» Exercise prompt: The word "bulb" marks the lines you need; copy each of them from the data.

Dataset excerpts
[Start of section]
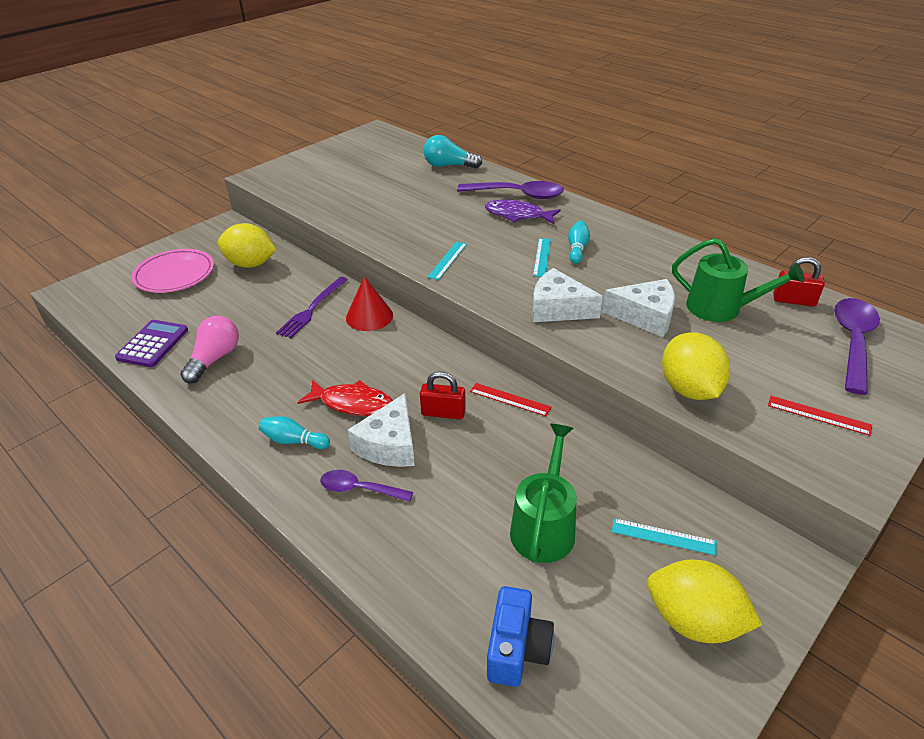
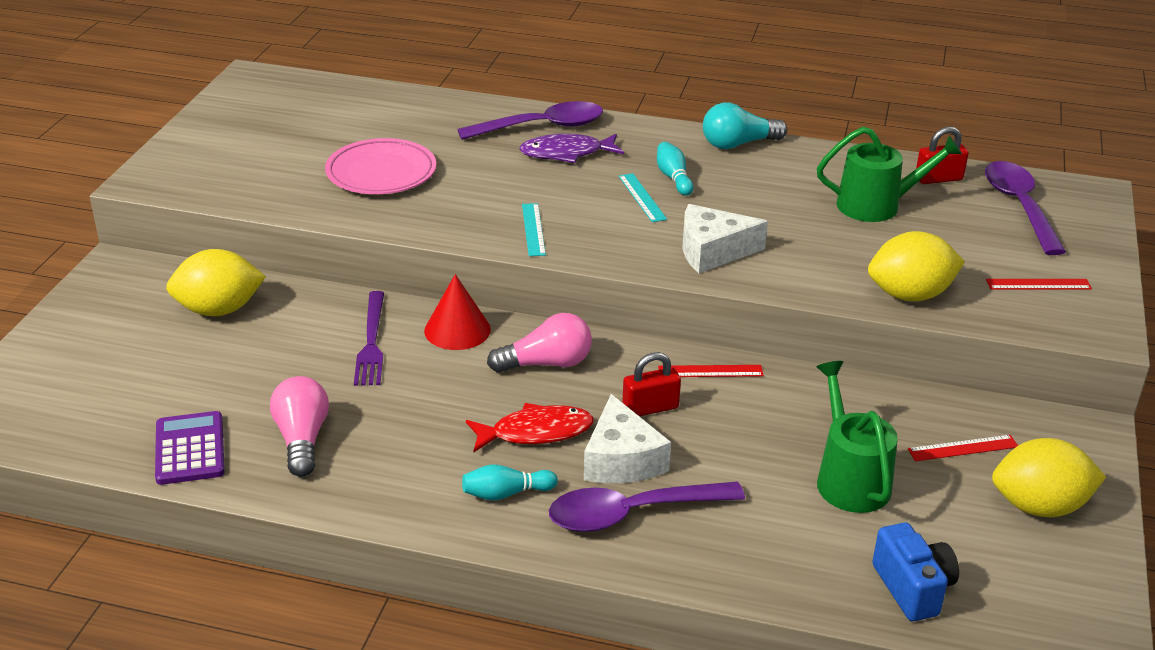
camera: 30 degrees left, 5 degrees down
(175, 275) = (116, 354): pink plate -> pink plate (381, 173)
(359, 489) = (631, 513): purple spoon -> purple spoon, size x1.69
(403, 357) = (546, 363): none -> pink light bulb
(449, 166) = (413, 107): turquoise light bulb -> turquoise light bulb (738, 144)
(645, 316) = (809, 234): white cheese -> none
(663, 537) = (963, 448): turquoise ruler -> red ruler
(689, 389) = (910, 295): yellow lemon -> yellow lemon turned 60 degrees counterclockwise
[End of section]
» Answer area:
(403, 357) = (546, 363): none -> pink light bulb
(449, 166) = (413, 107): turquoise light bulb -> turquoise light bulb (738, 144)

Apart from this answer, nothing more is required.